─── RECORDS SHOWN ───

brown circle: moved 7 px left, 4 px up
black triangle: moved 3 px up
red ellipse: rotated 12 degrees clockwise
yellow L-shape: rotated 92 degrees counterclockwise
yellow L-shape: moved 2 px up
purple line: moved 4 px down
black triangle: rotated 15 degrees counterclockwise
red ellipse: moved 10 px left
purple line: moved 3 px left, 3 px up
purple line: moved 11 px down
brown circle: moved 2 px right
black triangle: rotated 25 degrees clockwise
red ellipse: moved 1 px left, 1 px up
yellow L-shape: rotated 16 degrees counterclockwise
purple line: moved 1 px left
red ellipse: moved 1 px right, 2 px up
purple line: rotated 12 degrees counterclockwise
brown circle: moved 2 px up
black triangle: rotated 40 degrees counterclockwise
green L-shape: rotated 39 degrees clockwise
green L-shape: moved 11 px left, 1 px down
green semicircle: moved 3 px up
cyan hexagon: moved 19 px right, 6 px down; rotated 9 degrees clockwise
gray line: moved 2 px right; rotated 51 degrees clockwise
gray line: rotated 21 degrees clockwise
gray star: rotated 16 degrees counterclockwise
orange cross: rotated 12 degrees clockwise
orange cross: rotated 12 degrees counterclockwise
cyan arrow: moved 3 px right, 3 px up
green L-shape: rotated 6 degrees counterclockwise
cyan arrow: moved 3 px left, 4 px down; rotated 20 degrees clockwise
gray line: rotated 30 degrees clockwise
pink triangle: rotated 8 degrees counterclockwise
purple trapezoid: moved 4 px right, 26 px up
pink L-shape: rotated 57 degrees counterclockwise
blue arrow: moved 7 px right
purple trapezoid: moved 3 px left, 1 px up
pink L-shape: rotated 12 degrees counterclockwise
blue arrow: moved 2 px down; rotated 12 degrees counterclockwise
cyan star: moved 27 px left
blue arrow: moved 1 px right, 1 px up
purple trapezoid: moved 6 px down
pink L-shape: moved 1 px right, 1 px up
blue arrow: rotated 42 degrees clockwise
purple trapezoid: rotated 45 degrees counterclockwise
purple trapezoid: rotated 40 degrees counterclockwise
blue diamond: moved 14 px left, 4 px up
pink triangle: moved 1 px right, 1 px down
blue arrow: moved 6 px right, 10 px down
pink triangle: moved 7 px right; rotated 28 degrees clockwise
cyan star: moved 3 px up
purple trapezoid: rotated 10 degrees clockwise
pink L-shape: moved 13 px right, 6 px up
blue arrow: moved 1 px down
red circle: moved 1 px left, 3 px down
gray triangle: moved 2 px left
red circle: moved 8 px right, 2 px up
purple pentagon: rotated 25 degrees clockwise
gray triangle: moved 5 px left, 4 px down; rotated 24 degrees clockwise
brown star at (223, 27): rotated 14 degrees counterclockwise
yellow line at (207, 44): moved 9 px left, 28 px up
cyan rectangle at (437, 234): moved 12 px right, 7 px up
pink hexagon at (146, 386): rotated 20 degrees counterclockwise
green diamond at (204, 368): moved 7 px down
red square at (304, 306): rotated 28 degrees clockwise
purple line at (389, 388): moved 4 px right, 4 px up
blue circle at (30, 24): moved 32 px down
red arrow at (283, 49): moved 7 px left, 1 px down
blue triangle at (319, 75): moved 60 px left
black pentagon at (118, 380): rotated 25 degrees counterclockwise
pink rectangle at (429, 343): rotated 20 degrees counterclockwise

───

SET PROBLEM:
Put all of the material above into a Markdown table with the columns No. and Text. Number each row and leave out blank lines.

COMPLETED TASK:
| No. | Text |
|---|---|
| 1 | brown circle: moved 7 px left, 4 px up |
| 2 | black triangle: moved 3 px up |
| 3 | red ellipse: rotated 12 degrees clockwise |
| 4 | yellow L-shape: rotated 92 degrees counterclockwise |
| 5 | yellow L-shape: moved 2 px up |
| 6 | purple line: moved 4 px down |
| 7 | black triangle: rotated 15 degrees counterclockwise |
| 8 | red ellipse: moved 10 px left |
| 9 | purple line: moved 3 px left, 3 px up |
| 10 | purple line: moved 11 px down |
| 11 | brown circle: moved 2 px right |
| 12 | black triangle: rotated 25 degrees clockwise |
| 13 | red ellipse: moved 1 px left, 1 px up |
| 14 | yellow L-shape: rotated 16 degrees counterclockwise |
| 15 | purple line: moved 1 px left |
| 16 | red ellipse: moved 1 px right, 2 px up |
| 17 | purple line: rotated 12 degrees counterclockwise |
| 18 | brown circle: moved 2 px up |
| 19 | black triangle: rotated 40 degrees counterclockwise |
| 20 | green L-shape: rotated 39 degrees clockwise |
| 21 | green L-shape: moved 11 px left, 1 px down |
| 22 | green semicircle: moved 3 px up |
| 23 | cyan hexagon: moved 19 px right, 6 px down; rotated 9 degrees clockwise |
| 24 | gray line: moved 2 px right; rotated 51 degrees clockwise |
| 25 | gray line: rotated 21 degrees clockwise |
| 26 | gray star: rotated 16 degrees counterclockwise |
| 27 | orange cross: rotated 12 degrees clockwise |
| 28 | orange cross: rotated 12 degrees counterclockwise |
| 29 | cyan arrow: moved 3 px right, 3 px up |
| 30 | green L-shape: rotated 6 degrees counterclockwise |
| 31 | cyan arrow: moved 3 px left, 4 px down; rotated 20 degrees clockwise |
| 32 | gray line: rotated 30 degrees clockwise |
| 33 | pink triangle: rotated 8 degrees counterclockwise |
| 34 | purple trapezoid: moved 4 px right, 26 px up |
| 35 | pink L-shape: rotated 57 degrees counterclockwise |
| 36 | blue arrow: moved 7 px right |
| 37 | purple trapezoid: moved 3 px left, 1 px up |
| 38 | pink L-shape: rotated 12 degrees counterclockwise |
| 39 | blue arrow: moved 2 px down; rotated 12 degrees counterclockwise |
| 40 | cyan star: moved 27 px left |
| 41 | blue arrow: moved 1 px right, 1 px up |
| 42 | purple trapezoid: moved 6 px down |
| 43 | pink L-shape: moved 1 px right, 1 px up |
| 44 | blue arrow: rotated 42 degrees clockwise |
| 45 | purple trapezoid: rotated 45 degrees counterclockwise |
| 46 | purple trapezoid: rotated 40 degrees counterclockwise |
| 47 | blue diamond: moved 14 px left, 4 px up |
| 48 | pink triangle: moved 1 px right, 1 px down |
| 49 | blue arrow: moved 6 px right, 10 px down |
| 50 | pink triangle: moved 7 px right; rotated 28 degrees clockwise |
| 51 | cyan star: moved 3 px up |
| 52 | purple trapezoid: rotated 10 degrees clockwise |
| 53 | pink L-shape: moved 13 px right, 6 px up |
| 54 | blue arrow: moved 1 px down |
| 55 | red circle: moved 1 px left, 3 px down |
| 56 | gray triangle: moved 2 px left |
| 57 | red circle: moved 8 px right, 2 px up |
| 58 | purple pentagon: rotated 25 degrees clockwise |
| 59 | gray triangle: moved 5 px left, 4 px down; rotated 24 degrees clockwise |
| 60 | brown star at (223, 27): rotated 14 degrees counterclockwise |
| 61 | yellow line at (207, 44): moved 9 px left, 28 px up |
| 62 | cyan rectangle at (437, 234): moved 12 px right, 7 px up |
| 63 | pink hexagon at (146, 386): rotated 20 degrees counterclockwise |
| 64 | green diamond at (204, 368): moved 7 px down |
| 65 | red square at (304, 306): rotated 28 degrees clockwise |
| 66 | purple line at (389, 388): moved 4 px right, 4 px up |
| 67 | blue circle at (30, 24): moved 32 px down |
| 68 | red arrow at (283, 49): moved 7 px left, 1 px down |
| 69 | blue triangle at (319, 75): moved 60 px left |
| 70 | black pentagon at (118, 380): rotated 25 degrees counterclockwise |
| 71 | pink rectangle at (429, 343): rotated 20 degrees counterclockwise |